## Before-and-after object listings
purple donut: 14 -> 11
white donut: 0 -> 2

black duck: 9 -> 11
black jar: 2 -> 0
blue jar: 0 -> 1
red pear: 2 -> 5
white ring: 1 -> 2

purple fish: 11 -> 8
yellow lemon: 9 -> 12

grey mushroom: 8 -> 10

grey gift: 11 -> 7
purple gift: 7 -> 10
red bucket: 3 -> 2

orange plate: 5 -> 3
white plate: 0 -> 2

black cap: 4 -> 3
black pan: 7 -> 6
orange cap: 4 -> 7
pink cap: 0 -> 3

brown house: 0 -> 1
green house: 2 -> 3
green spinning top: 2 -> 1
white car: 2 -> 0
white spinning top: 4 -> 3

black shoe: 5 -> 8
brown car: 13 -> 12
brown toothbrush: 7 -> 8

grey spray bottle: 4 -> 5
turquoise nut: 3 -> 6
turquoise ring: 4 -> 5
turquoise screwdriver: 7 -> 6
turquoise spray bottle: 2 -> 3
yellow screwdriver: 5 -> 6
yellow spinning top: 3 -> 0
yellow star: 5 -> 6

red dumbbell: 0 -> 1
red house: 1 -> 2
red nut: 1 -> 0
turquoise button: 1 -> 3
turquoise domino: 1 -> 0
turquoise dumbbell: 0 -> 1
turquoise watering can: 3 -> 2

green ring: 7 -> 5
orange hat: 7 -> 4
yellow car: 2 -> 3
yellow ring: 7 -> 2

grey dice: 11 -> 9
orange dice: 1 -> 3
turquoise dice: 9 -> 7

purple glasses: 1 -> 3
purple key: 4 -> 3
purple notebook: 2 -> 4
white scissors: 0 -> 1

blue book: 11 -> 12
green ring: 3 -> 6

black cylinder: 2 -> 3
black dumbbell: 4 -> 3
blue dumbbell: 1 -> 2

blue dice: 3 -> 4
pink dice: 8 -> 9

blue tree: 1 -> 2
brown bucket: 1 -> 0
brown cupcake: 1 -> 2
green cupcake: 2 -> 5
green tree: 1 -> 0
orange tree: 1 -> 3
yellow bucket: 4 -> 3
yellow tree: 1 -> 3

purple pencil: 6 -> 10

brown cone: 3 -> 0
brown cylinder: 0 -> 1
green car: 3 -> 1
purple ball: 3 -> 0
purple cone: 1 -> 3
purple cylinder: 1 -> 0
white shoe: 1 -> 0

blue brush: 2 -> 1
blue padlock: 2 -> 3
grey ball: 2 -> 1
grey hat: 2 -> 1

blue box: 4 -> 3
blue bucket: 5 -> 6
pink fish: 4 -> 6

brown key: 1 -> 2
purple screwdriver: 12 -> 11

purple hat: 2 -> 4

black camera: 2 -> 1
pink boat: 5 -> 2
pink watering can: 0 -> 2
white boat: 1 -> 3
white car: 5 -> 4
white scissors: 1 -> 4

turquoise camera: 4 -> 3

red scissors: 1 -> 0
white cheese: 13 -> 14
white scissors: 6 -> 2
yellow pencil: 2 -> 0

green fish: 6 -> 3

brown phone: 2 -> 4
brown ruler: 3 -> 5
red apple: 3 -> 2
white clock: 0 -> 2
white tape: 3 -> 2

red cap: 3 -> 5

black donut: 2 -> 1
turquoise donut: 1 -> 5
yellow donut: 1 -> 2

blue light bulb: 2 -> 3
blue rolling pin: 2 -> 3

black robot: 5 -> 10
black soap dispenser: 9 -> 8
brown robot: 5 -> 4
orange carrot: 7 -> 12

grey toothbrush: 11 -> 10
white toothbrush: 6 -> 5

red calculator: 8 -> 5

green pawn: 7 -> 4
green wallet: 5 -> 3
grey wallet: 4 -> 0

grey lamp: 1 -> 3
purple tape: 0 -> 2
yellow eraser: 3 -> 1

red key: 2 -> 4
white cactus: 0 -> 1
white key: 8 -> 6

## ABOUT THIS TASK
From the entries, copy every line in which the word "dumbbell" occurs.

## EXERCISE SOLUTION
red dumbbell: 0 -> 1
turquoise dumbbell: 0 -> 1
black dumbbell: 4 -> 3
blue dumbbell: 1 -> 2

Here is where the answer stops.